- [What to produce]:
Identify and copy all lines of the material where the string "capsule" is found.

====================

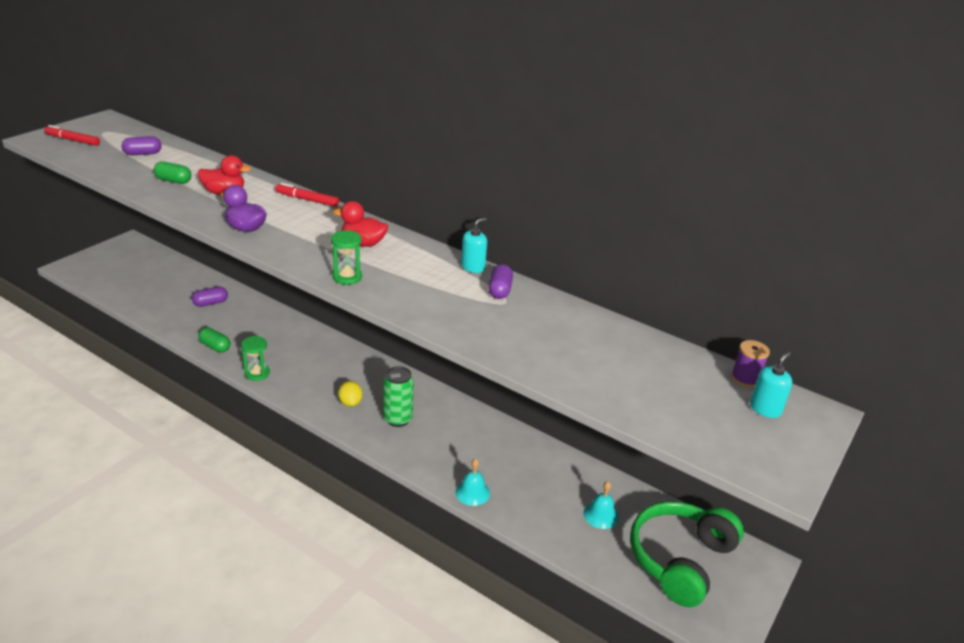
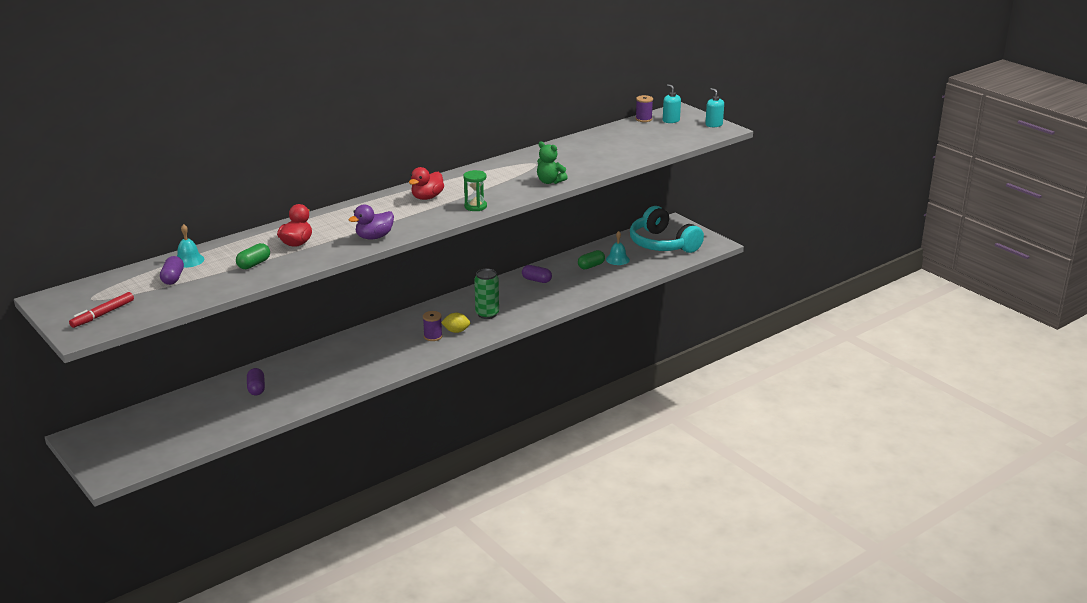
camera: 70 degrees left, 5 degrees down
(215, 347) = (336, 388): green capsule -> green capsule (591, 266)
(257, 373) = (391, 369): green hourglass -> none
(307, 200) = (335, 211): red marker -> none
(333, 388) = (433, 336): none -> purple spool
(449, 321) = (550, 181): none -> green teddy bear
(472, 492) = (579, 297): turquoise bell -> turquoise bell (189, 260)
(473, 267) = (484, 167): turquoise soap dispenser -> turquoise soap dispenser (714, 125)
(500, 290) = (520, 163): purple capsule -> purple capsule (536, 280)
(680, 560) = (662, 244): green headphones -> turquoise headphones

====================

- [Response to the exercise]:
(215, 347) = (336, 388): green capsule -> green capsule (591, 266)
(500, 290) = (520, 163): purple capsule -> purple capsule (536, 280)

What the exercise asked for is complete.